◆ REQUIRED ACTION: Please retype the entries below exactly, only from their first line through the line containing "gray cross: (81, 100)", leaving every picture out.

◆ RECORDED DATA:
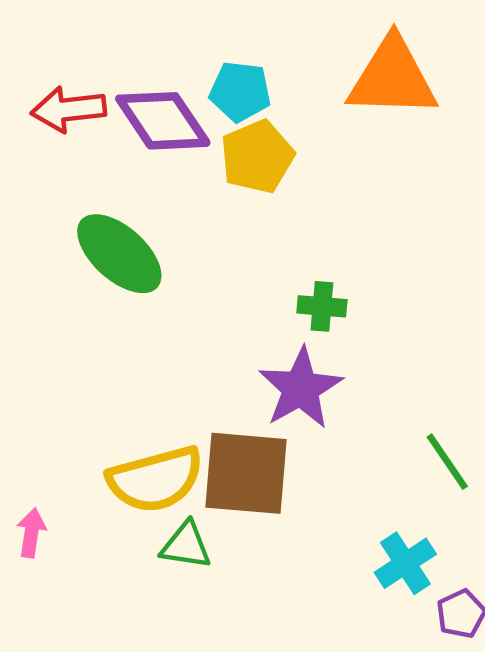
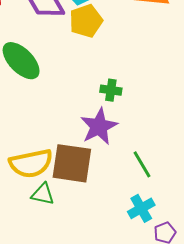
green line: (447, 462) -> (142, 164), moved

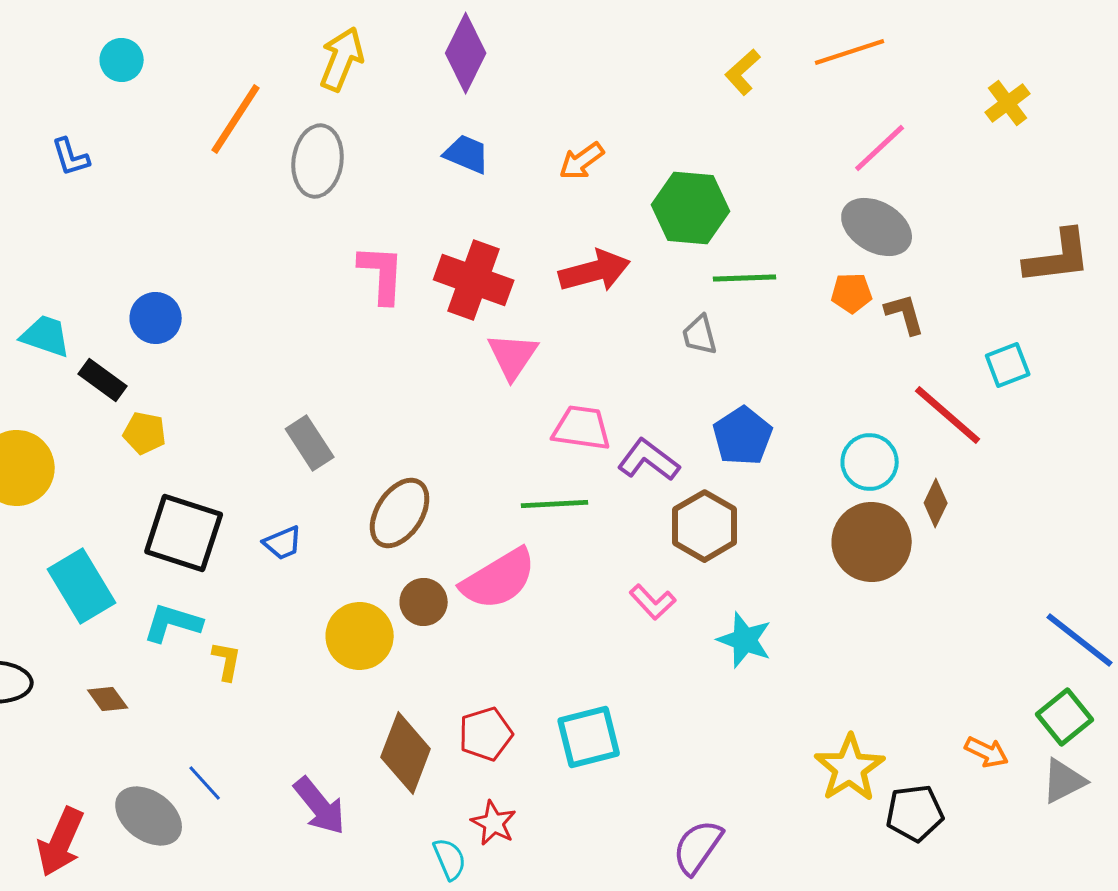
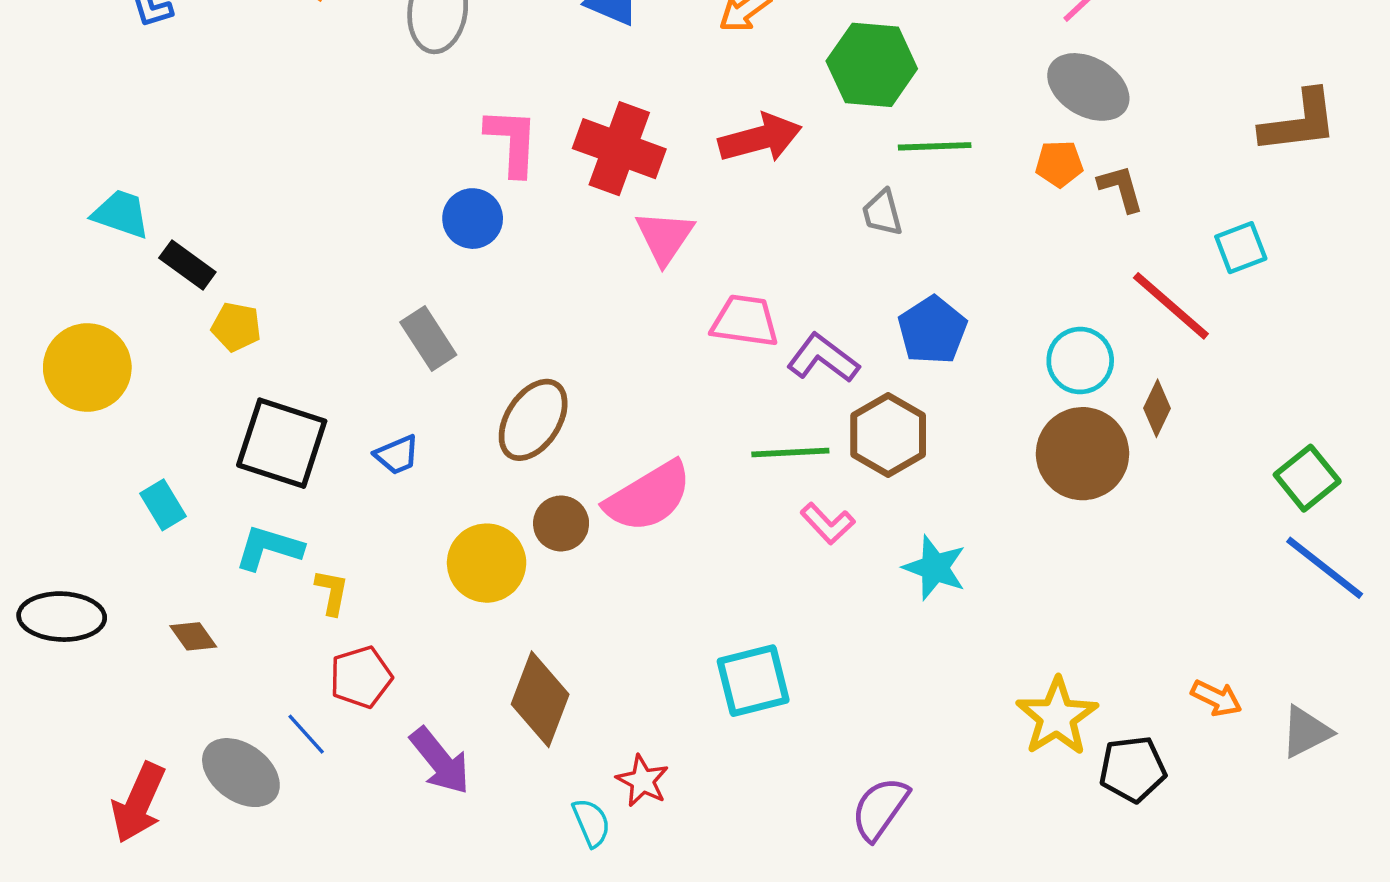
blue circle: (156, 318) -> (473, 219), moved
green line: (555, 504) -> (790, 452), moved
cyan rectangle: (82, 586) -> (163, 505), size x0.6
green square: (1065, 717) -> (1307, 478), moved
red pentagon: (486, 734) -> (361, 677), moved

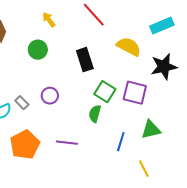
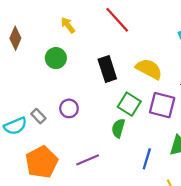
yellow semicircle: (129, 47) -> (149, 69), moved
purple line: (67, 143) -> (88, 160), turned -30

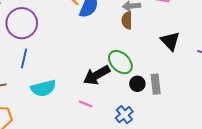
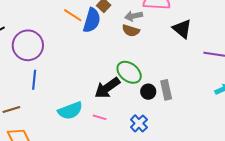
brown semicircle: (127, 20) -> (131, 31), turned -66
black triangle: (170, 41) -> (182, 29), moved
cyan semicircle: (43, 88) -> (70, 111), moved

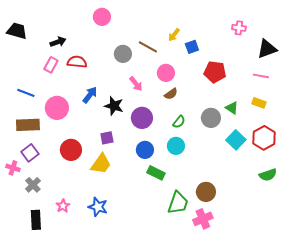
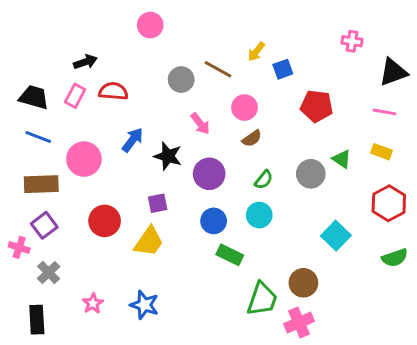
black trapezoid: (17, 31) -> (34, 97), moved
cyan square: (236, 140) -> (336, 236), moved
black rectangle: (36, 220) -> (37, 320), moved

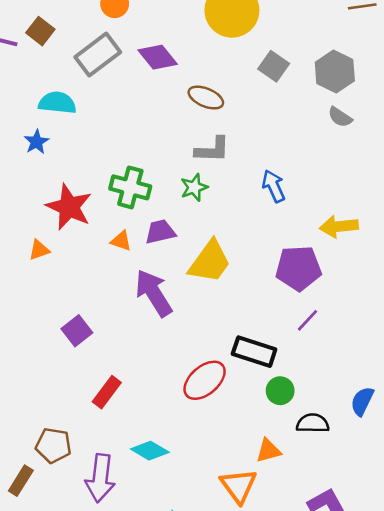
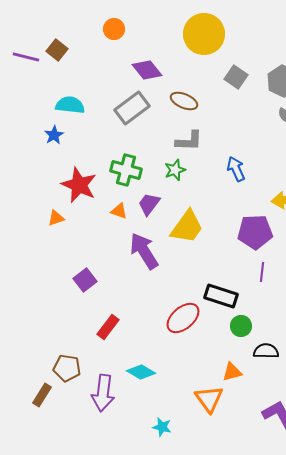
gray rectangle: (98, 55) -> (132, 108), moved
purple trapezoid: (160, 232) -> (149, 204), turned -40
purple line: (307, 320) -> (262, 272), turned -36

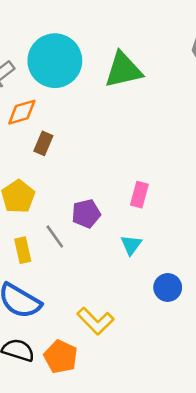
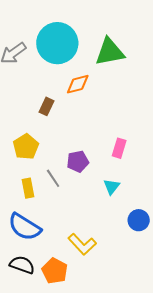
orange diamond: (22, 112) -> (78, 84), moved

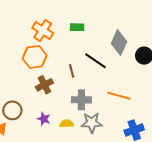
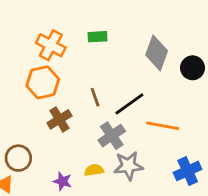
black line: (96, 61) -> (129, 104), moved, turned -65
gray cross: (81, 100) -> (112, 136), turned -30
purple star: (44, 119) -> (62, 181), moved

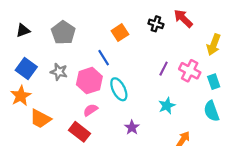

◆ RESPONSE AREA:
green line: (447, 462) -> (142, 164), moved

blue circle: (156, 318) -> (473, 219), moved
green line: (555, 504) -> (790, 452), moved
cyan rectangle: (82, 586) -> (163, 505), size x0.6
green square: (1065, 717) -> (1307, 478), moved
red pentagon: (486, 734) -> (361, 677), moved

yellow semicircle: (129, 47) -> (149, 69), moved
purple line: (67, 143) -> (88, 160), turned -30

brown semicircle: (127, 20) -> (131, 31), turned -66
black triangle: (170, 41) -> (182, 29), moved
cyan semicircle: (43, 88) -> (70, 111), moved

black trapezoid: (17, 31) -> (34, 97), moved
cyan square: (236, 140) -> (336, 236), moved
black rectangle: (36, 220) -> (37, 320), moved

gray rectangle: (98, 55) -> (132, 108), moved
purple trapezoid: (160, 232) -> (149, 204), turned -40
purple line: (307, 320) -> (262, 272), turned -36

orange diamond: (22, 112) -> (78, 84), moved

black line: (96, 61) -> (129, 104), moved, turned -65
gray cross: (81, 100) -> (112, 136), turned -30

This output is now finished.